DESCRIPTION OF THE TASK: This exercise calls for every record to be returned exactly, with pictures removed.

(DATASET EXCERPTS)

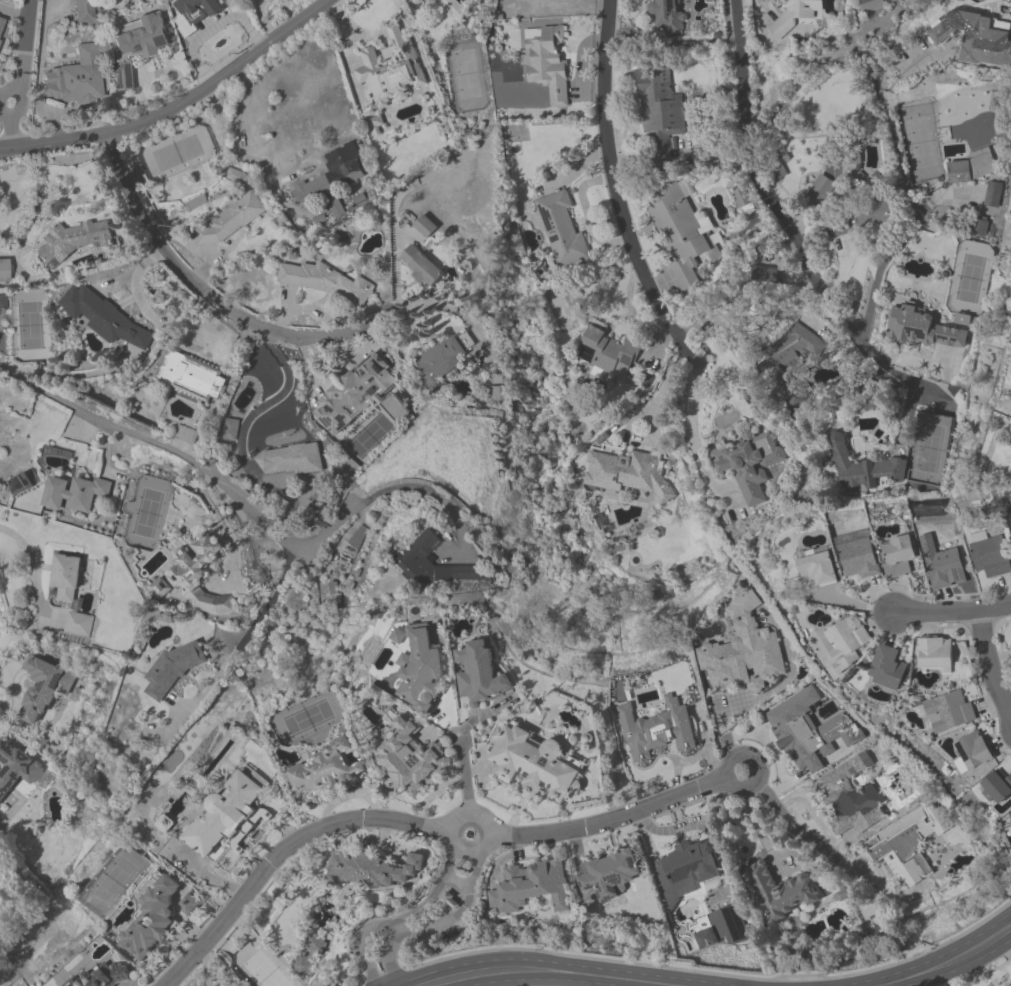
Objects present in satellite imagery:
building: (426, 1)
building: (870, 5)
building: (83, 10)
building: (195, 13)
building: (795, 15)
building: (665, 17)
building: (2, 25)
building: (939, 32)
building: (986, 41)
road: (22, 45)
building: (137, 45)
building: (546, 65)
building: (390, 71)
building: (76, 79)
building: (1003, 102)
road: (27, 103)
road: (178, 106)
building: (659, 109)
road: (13, 135)
road: (235, 146)
building: (972, 167)
building: (777, 171)
building: (235, 176)
building: (331, 178)
road: (614, 182)
building: (818, 192)
building: (990, 195)
building: (860, 218)
building: (228, 221)
road: (781, 224)
building: (424, 227)
building: (561, 230)
building: (679, 231)
road: (888, 246)
building: (420, 266)
building: (4, 272)
building: (324, 281)
road: (208, 295)
road: (434, 305)
building: (105, 318)
building: (923, 329)
building: (607, 353)
building: (441, 360)
building: (786, 361)
building: (188, 375)
road: (660, 390)
building: (355, 393)
building: (1010, 429)
building: (231, 430)
road: (691, 434)
road: (239, 435)
road: (137, 443)
building: (1010, 443)
building: (1010, 450)
building: (288, 459)
building: (749, 465)
building: (856, 467)
building: (629, 473)
building: (19, 483)
building: (75, 494)
road: (365, 501)
building: (418, 553)
building: (989, 554)
building: (897, 556)
building: (856, 558)
road: (34, 566)
building: (942, 567)
building: (817, 569)
building: (199, 576)
building: (66, 579)
building: (160, 589)
road: (950, 615)
road: (260, 616)
building: (78, 625)
building: (845, 644)
building: (742, 653)
building: (934, 653)
road: (994, 663)
building: (887, 669)
building: (421, 671)
building: (477, 673)
building: (42, 687)
building: (949, 711)
building: (655, 730)
building: (808, 731)
building: (972, 751)
building: (409, 754)
building: (535, 764)
building: (331, 765)
building: (15, 767)
road: (464, 775)
building: (996, 787)
building: (846, 798)
building: (226, 814)
building: (1009, 817)
road: (618, 819)
building: (166, 824)
road: (797, 831)
road: (447, 839)
building: (907, 847)
road: (278, 853)
road: (463, 861)
building: (687, 867)
building: (376, 869)
building: (609, 875)
building: (530, 887)
building: (779, 893)
building: (189, 905)
building: (153, 921)
road: (408, 924)
building: (728, 925)
building: (308, 953)
road: (947, 963)
road: (557, 971)
building: (105, 975)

(End DATASET EXCERPTS)

WORKED SOLUTION:
Objects present in satellite imagery:
building: (426, 1)
building: (870, 5)
building: (83, 10)
building: (195, 13)
building: (795, 15)
building: (665, 17)
building: (2, 25)
building: (939, 32)
building: (986, 41)
road: (22, 45)
building: (137, 45)
building: (546, 65)
building: (390, 71)
building: (76, 79)
building: (1003, 102)
road: (27, 103)
road: (178, 106)
building: (659, 109)
road: (13, 135)
road: (235, 146)
building: (972, 167)
building: (777, 171)
building: (235, 176)
building: (331, 178)
road: (614, 182)
building: (818, 192)
building: (990, 195)
building: (860, 218)
building: (228, 221)
road: (781, 224)
building: (424, 227)
building: (561, 230)
building: (679, 231)
road: (888, 246)
building: (420, 266)
building: (4, 272)
building: (324, 281)
road: (208, 295)
road: (434, 305)
building: (105, 318)
building: (923, 329)
building: (607, 353)
building: (441, 360)
building: (786, 361)
building: (188, 375)
road: (660, 390)
building: (355, 393)
building: (1010, 429)
building: (231, 430)
road: (691, 434)
road: (239, 435)
road: (137, 443)
building: (1010, 443)
building: (1010, 450)
building: (288, 459)
building: (749, 465)
building: (856, 467)
building: (629, 473)
building: (19, 483)
building: (75, 494)
road: (365, 501)
building: (418, 553)
building: (989, 554)
building: (897, 556)
building: (856, 558)
road: (34, 566)
building: (942, 567)
building: (817, 569)
building: (199, 576)
building: (66, 579)
building: (160, 589)
road: (950, 615)
road: (260, 616)
building: (78, 625)
building: (845, 644)
building: (742, 653)
building: (934, 653)
road: (994, 663)
building: (887, 669)
building: (421, 671)
building: (477, 673)
building: (42, 687)
building: (949, 711)
building: (655, 730)
building: (808, 731)
building: (972, 751)
building: (409, 754)
building: (535, 764)
building: (331, 765)
building: (15, 767)
road: (464, 775)
building: (996, 787)
building: (846, 798)
building: (226, 814)
building: (1009, 817)
road: (618, 819)
building: (166, 824)
road: (797, 831)
road: (447, 839)
building: (907, 847)
road: (278, 853)
road: (463, 861)
building: (687, 867)
building: (376, 869)
building: (609, 875)
building: (530, 887)
building: (779, 893)
building: (189, 905)
building: (153, 921)
road: (408, 924)
building: (728, 925)
building: (308, 953)
road: (947, 963)
road: (557, 971)
building: (105, 975)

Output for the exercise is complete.